*WORK TASK:*
Could the lines from the one containing "MATRIX pin CS: A4 -> D11" through the end of the material below be returned exactly, with nothing else?

* * * * * * * * *

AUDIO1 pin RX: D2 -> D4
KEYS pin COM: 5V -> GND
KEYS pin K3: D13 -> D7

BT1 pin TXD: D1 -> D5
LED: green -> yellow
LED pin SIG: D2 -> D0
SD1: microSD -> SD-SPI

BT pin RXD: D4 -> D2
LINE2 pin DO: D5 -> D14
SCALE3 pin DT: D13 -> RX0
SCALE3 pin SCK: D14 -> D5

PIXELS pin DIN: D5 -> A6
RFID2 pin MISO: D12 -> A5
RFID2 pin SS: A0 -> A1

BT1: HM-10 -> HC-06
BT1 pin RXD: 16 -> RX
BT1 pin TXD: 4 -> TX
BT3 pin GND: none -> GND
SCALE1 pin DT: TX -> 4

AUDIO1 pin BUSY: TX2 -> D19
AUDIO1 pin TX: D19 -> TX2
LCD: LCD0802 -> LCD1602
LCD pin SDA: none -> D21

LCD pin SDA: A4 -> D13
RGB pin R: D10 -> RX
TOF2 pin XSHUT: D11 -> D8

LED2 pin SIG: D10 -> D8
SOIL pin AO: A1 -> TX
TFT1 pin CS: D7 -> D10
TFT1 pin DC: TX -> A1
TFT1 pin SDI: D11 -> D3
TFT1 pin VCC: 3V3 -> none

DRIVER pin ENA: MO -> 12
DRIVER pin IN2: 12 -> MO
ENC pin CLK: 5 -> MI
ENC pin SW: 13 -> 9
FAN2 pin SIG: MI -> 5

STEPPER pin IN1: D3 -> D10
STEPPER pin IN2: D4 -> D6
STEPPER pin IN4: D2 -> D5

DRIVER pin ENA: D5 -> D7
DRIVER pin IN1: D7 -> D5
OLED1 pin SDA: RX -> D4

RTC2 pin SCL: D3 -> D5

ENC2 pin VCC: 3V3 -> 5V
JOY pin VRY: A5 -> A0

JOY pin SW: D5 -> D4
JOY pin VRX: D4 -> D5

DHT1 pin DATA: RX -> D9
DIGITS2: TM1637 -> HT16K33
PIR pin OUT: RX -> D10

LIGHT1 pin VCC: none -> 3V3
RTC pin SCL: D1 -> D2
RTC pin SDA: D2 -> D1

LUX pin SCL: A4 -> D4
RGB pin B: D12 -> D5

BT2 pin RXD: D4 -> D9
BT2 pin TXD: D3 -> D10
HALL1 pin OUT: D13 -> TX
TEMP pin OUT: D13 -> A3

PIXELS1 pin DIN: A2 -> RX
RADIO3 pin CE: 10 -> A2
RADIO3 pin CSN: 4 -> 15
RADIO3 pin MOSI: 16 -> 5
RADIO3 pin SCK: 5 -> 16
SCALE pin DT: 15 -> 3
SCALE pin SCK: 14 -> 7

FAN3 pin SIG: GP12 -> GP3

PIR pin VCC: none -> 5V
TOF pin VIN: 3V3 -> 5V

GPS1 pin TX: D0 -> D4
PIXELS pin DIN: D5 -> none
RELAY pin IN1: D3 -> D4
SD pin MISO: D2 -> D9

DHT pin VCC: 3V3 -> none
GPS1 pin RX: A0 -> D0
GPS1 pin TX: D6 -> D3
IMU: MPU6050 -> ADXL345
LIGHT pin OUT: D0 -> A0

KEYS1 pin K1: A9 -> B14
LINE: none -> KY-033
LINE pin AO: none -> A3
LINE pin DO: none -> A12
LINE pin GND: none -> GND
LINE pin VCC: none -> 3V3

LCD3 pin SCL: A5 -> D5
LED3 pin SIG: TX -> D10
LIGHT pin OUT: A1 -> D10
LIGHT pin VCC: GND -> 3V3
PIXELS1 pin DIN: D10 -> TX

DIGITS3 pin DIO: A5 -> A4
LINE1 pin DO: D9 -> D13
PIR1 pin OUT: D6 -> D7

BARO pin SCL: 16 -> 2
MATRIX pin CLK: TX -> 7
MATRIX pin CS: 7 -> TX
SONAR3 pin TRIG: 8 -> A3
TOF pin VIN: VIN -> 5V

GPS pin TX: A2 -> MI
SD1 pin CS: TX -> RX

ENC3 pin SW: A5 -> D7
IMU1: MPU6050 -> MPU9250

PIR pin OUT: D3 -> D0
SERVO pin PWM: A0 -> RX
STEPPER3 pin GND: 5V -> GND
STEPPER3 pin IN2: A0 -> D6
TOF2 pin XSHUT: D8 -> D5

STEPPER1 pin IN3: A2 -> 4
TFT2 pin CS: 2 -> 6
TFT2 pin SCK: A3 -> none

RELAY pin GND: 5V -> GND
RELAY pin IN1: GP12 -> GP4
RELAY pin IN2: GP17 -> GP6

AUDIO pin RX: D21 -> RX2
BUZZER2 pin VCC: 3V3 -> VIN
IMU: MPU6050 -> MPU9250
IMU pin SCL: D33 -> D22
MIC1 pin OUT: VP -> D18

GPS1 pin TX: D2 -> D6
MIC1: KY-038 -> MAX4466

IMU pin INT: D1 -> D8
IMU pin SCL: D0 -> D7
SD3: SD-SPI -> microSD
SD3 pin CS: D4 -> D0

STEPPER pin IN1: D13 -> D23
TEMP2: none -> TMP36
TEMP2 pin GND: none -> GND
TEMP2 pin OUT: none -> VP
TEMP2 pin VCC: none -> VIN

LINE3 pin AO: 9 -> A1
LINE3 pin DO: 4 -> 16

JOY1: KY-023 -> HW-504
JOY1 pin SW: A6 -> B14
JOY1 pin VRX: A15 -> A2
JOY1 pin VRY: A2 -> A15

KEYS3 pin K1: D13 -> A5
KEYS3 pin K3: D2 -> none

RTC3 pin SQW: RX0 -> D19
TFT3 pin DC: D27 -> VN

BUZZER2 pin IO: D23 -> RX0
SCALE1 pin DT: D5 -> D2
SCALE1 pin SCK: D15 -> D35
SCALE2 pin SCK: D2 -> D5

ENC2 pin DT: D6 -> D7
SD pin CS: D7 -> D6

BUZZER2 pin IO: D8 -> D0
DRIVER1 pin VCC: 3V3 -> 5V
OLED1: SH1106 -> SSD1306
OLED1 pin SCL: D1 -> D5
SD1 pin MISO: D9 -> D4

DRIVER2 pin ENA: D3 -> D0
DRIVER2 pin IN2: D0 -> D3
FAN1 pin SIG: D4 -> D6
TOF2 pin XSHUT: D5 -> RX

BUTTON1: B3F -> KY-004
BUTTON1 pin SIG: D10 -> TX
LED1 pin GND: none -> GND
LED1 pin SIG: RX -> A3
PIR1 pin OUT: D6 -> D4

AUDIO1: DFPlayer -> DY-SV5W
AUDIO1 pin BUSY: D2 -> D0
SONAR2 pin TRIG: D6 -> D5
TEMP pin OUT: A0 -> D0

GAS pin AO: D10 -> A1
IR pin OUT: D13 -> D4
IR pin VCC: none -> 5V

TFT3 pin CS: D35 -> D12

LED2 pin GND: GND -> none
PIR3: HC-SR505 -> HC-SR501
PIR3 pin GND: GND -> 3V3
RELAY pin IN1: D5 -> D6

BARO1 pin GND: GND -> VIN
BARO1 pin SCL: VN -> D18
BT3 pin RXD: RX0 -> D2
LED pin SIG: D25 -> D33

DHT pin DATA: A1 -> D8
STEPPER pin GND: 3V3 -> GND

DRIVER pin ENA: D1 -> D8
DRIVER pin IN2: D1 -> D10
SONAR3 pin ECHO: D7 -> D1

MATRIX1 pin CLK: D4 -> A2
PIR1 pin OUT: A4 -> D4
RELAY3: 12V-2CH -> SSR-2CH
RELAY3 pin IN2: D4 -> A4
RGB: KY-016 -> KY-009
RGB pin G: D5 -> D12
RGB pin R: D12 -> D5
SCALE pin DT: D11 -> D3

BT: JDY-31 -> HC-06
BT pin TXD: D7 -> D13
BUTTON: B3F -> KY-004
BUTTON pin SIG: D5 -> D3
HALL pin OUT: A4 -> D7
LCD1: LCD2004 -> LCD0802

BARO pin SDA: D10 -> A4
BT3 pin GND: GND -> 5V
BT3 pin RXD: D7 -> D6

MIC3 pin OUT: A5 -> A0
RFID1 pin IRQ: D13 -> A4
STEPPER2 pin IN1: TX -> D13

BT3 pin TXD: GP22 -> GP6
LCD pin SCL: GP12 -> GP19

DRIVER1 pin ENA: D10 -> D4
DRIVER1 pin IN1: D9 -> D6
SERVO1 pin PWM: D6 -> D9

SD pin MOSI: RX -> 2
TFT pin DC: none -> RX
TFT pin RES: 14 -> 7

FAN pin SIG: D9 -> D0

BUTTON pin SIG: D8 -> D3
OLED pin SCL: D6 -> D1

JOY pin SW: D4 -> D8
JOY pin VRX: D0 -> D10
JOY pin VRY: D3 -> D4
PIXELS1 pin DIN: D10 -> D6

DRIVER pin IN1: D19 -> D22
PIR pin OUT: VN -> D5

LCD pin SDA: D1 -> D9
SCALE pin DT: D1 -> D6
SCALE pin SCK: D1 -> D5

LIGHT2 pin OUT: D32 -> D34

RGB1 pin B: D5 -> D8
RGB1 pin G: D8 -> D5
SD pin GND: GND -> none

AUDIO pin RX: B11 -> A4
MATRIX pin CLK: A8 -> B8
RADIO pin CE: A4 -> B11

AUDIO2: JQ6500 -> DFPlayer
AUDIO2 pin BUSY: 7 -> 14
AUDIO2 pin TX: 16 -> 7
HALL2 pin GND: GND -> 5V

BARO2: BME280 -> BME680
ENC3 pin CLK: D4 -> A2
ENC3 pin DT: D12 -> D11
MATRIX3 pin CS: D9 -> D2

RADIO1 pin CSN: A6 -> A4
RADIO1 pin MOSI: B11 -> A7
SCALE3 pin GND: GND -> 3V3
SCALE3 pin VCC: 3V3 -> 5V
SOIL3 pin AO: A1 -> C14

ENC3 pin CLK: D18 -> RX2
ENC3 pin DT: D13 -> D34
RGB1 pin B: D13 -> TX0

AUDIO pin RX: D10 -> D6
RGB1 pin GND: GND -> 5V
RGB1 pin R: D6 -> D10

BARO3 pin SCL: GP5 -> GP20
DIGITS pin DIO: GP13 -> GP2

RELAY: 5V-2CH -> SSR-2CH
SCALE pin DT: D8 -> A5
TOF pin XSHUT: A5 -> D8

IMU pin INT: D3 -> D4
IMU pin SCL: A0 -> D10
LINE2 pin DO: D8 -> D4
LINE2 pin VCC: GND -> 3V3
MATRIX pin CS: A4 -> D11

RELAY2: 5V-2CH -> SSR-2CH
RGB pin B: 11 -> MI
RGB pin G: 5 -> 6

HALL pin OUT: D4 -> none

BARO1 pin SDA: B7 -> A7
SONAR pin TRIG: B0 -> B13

* * * * * * * * *

*THE ANSWER:*
MATRIX pin CS: A4 -> D11

RELAY2: 5V-2CH -> SSR-2CH
RGB pin B: 11 -> MI
RGB pin G: 5 -> 6

HALL pin OUT: D4 -> none

BARO1 pin SDA: B7 -> A7
SONAR pin TRIG: B0 -> B13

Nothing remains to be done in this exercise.